RECORDS FOR PROCESSING -
====
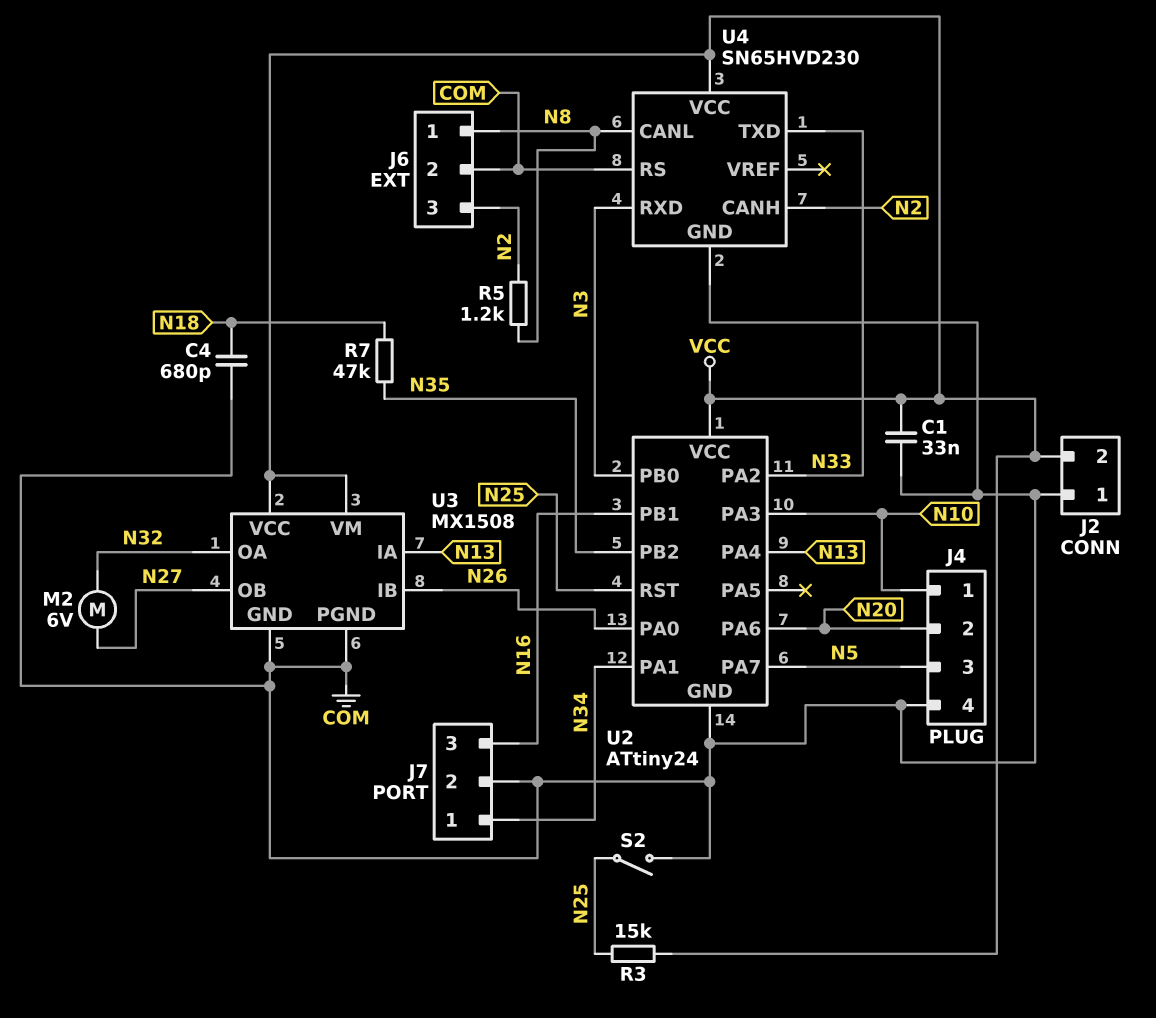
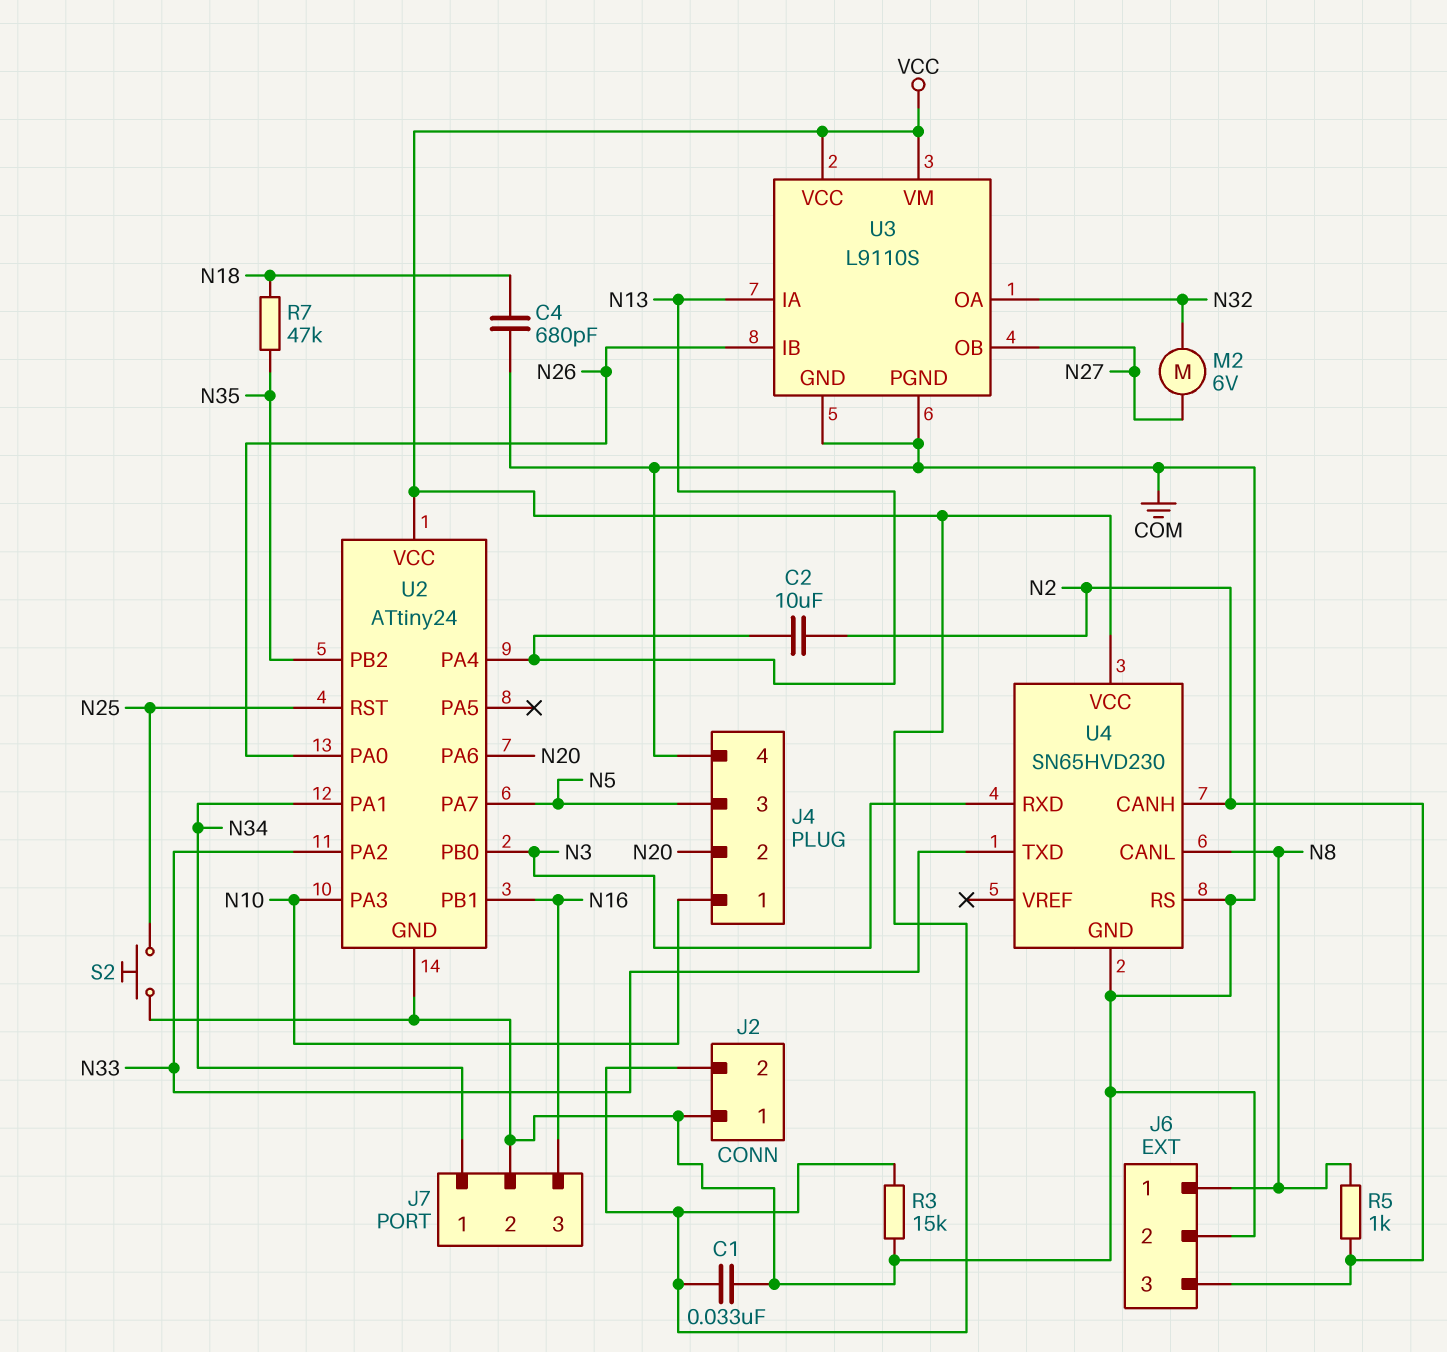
C2: none -> 10uF (N2, N13)
R3: 15k (N25, VCC) -> 15k (COM, VCC)
R5: 1.2k (N2, N8) -> 1k (N2, N8)
S2: switch (COM, N25) -> button (COM, N25)
U3: MX1508 -> L9110S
====
EXERCISE BRIEF - Drop the images and transcribe the entries above exactly.

SOLUTION FOR THIS PROBLEM -
C2: none -> 10uF (N2, N13)
R3: 15k (N25, VCC) -> 15k (COM, VCC)
R5: 1.2k (N2, N8) -> 1k (N2, N8)
S2: switch (COM, N25) -> button (COM, N25)
U3: MX1508 -> L9110S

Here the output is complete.